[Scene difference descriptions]
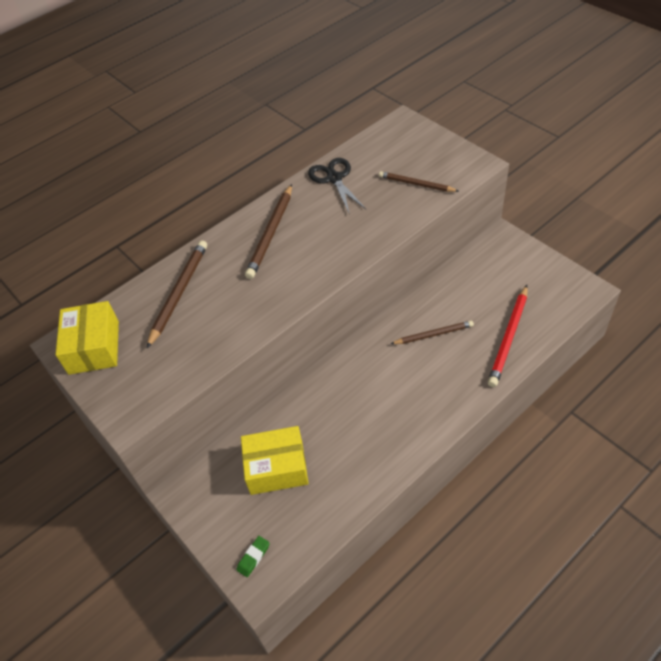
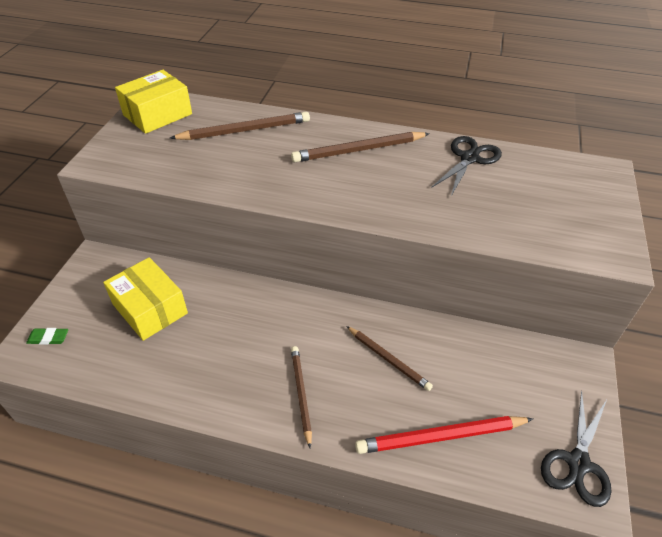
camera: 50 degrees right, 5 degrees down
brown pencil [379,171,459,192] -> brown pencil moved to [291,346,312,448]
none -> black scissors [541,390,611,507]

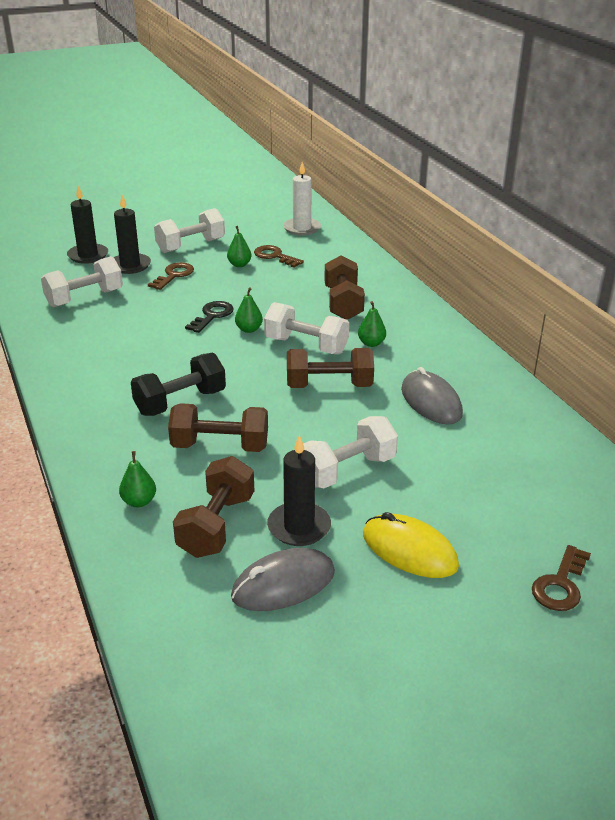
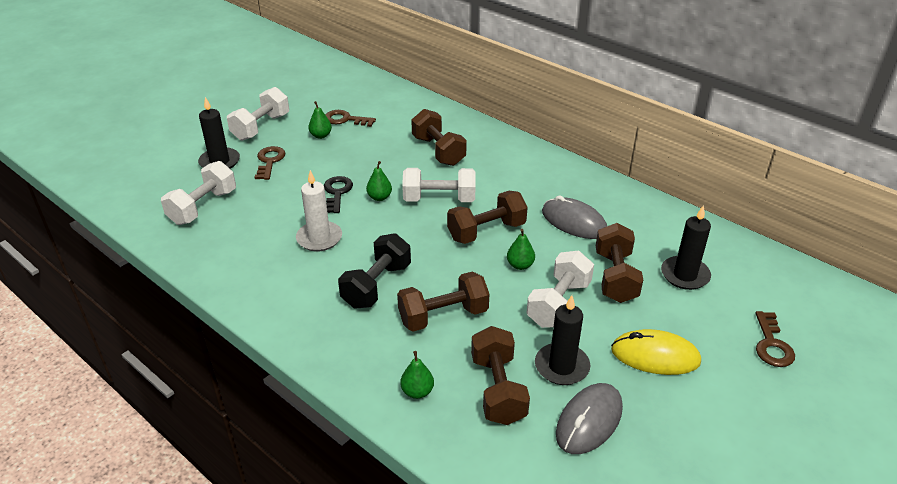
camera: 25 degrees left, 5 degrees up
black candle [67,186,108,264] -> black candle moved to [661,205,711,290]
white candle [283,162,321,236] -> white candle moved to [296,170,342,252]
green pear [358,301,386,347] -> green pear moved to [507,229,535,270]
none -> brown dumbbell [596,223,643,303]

Task to carry out> Only the last part of the entries above is needed: please copy the line with "camera: 25 degrees left, 5 degrees up" and each line after it exactly.

Exercise solution>
camera: 25 degrees left, 5 degrees up
black candle [67,186,108,264] -> black candle moved to [661,205,711,290]
white candle [283,162,321,236] -> white candle moved to [296,170,342,252]
green pear [358,301,386,347] -> green pear moved to [507,229,535,270]
none -> brown dumbbell [596,223,643,303]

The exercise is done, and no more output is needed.